▶ Task to carry out: Using the entries that follow, give the number of lines containing the string "green". Write nothing besides that number.

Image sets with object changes
*** Block opens ***

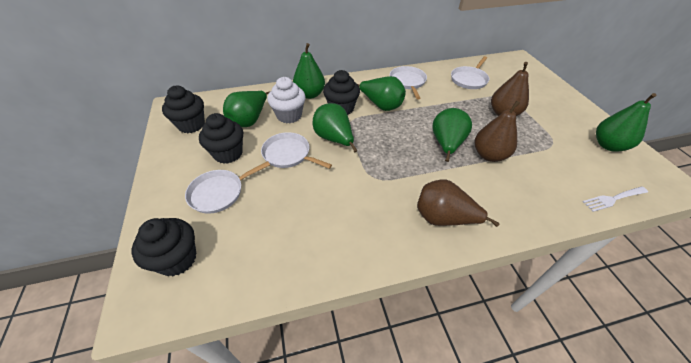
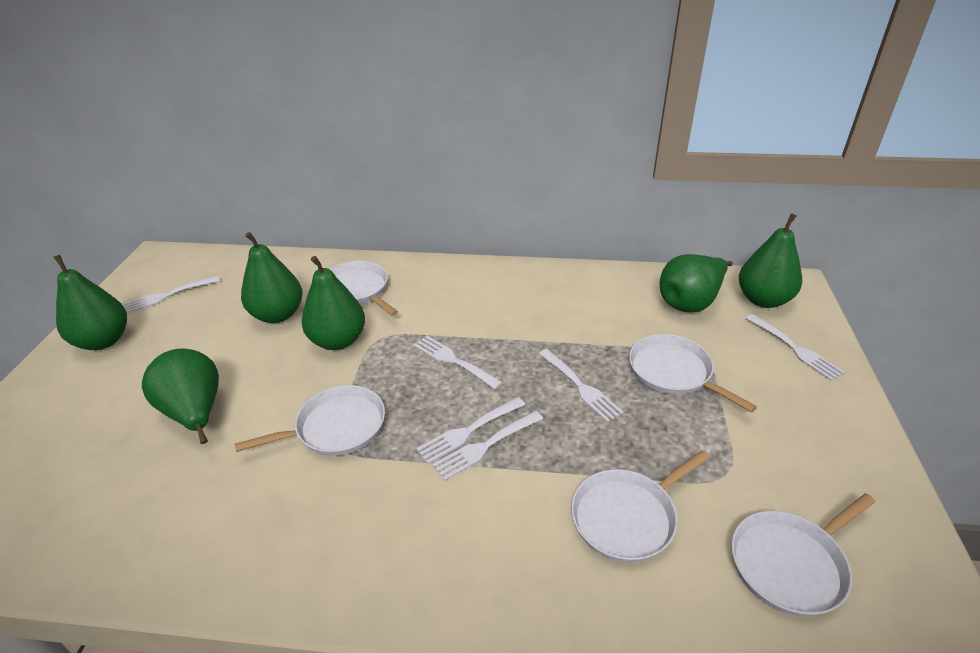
black cupcake: 4 -> 0
brown pear: 3 -> 0
white cupcake: 1 -> 0
white fork: 1 -> 6
white pan: 4 -> 5

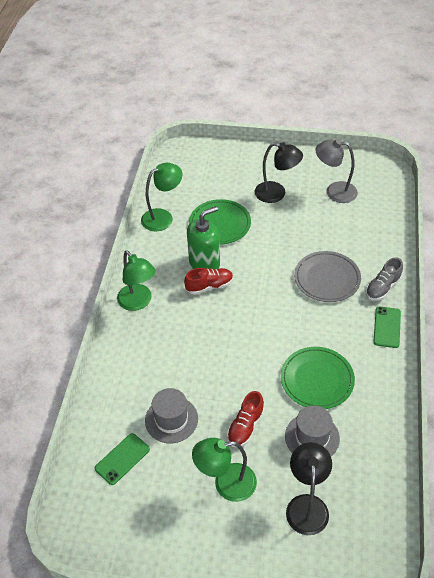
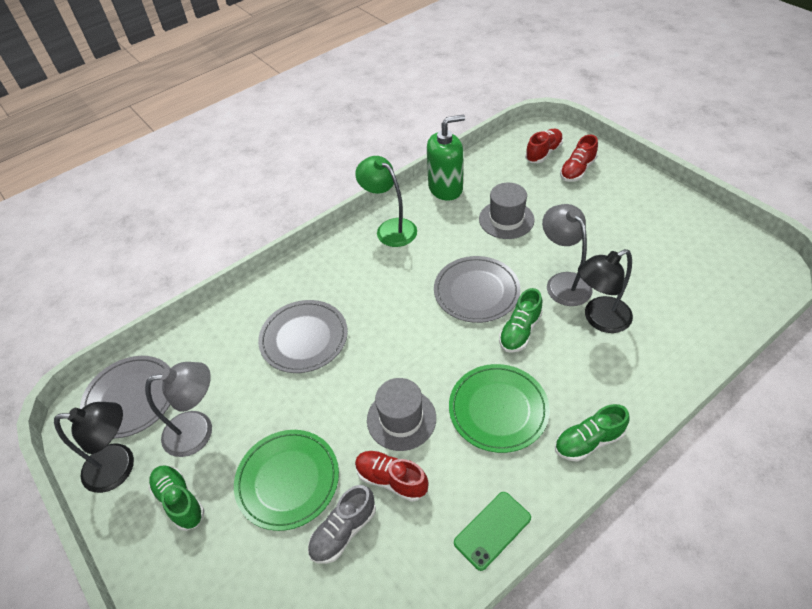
green lamp: 3 -> 1
green phone: 2 -> 1
green shoe: 0 -> 3
grey lamp: 1 -> 2
grey plate: 1 -> 3
red shoe: 2 -> 3

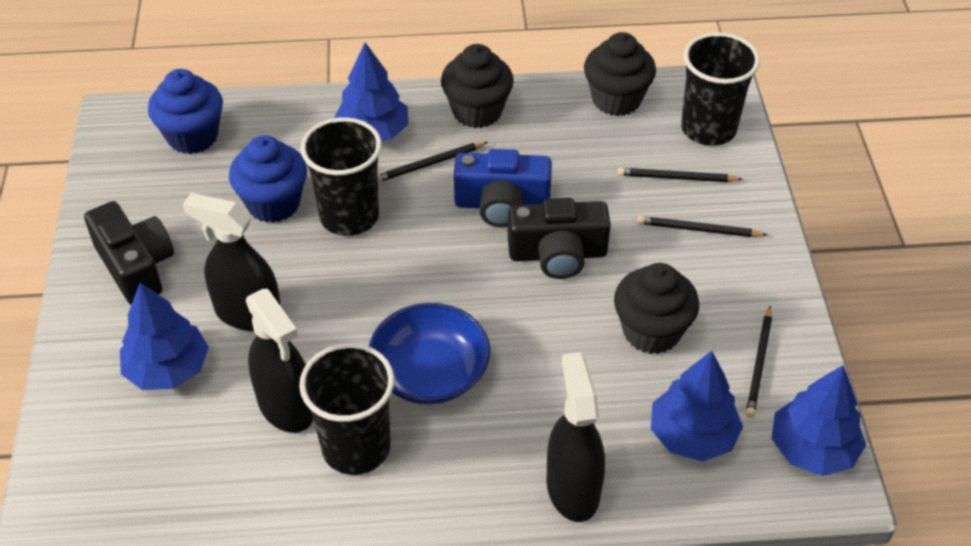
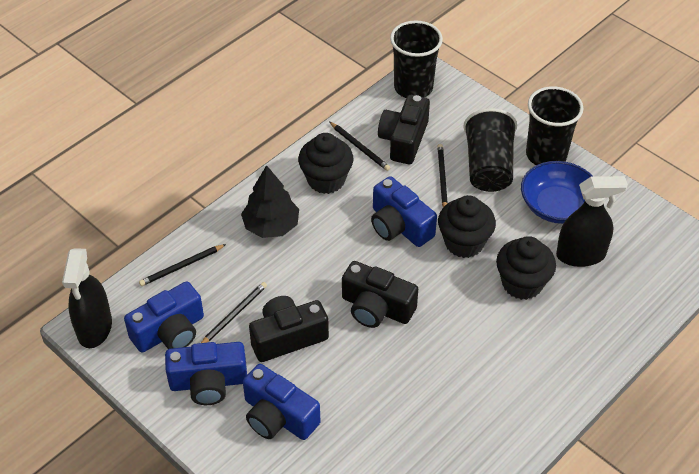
black camera: 2 -> 3
black spray bottle: 3 -> 2
black tree: 0 -> 1
blue camera: 1 -> 4
blue cupcake: 2 -> 0
blue tree: 4 -> 0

*** Block closes ***

▶ Response to the exercise: 3